===== Given entries =====

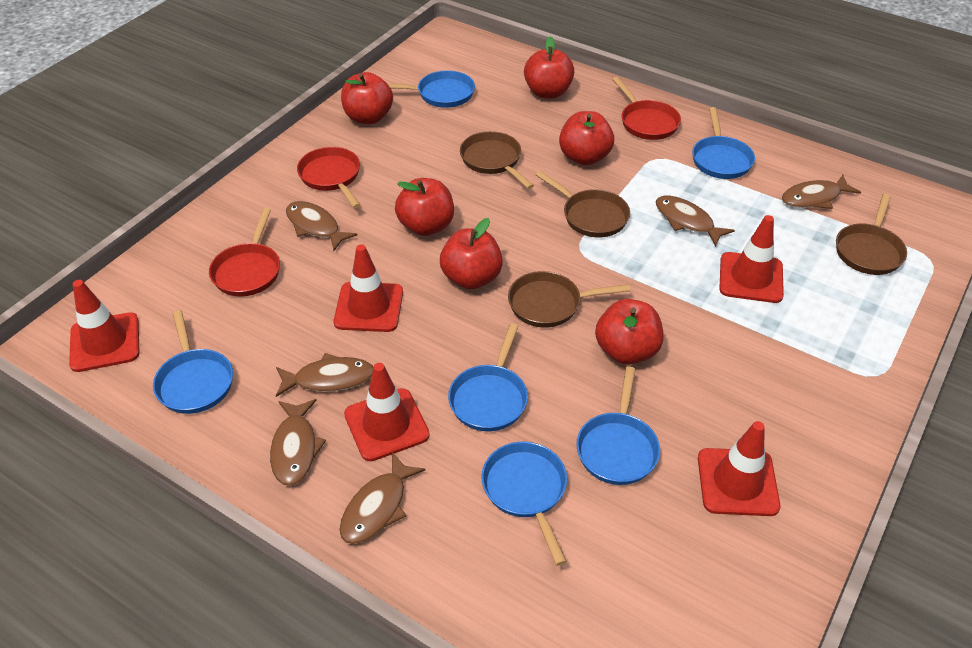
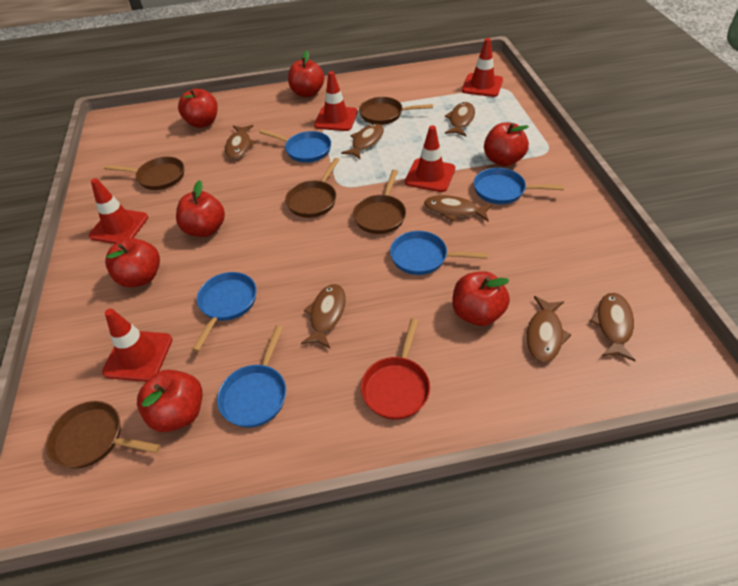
blue pan: 6 -> 5
brown fish: 6 -> 7
brown pan: 4 -> 5
red apple: 6 -> 7
red pan: 3 -> 1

=====

▸ Exercise prompt
Images must not appear in the copy; reproduce everything else in the records verbatim.

▸ Solved problem
blue pan: 6 -> 5
brown fish: 6 -> 7
brown pan: 4 -> 5
red apple: 6 -> 7
red pan: 3 -> 1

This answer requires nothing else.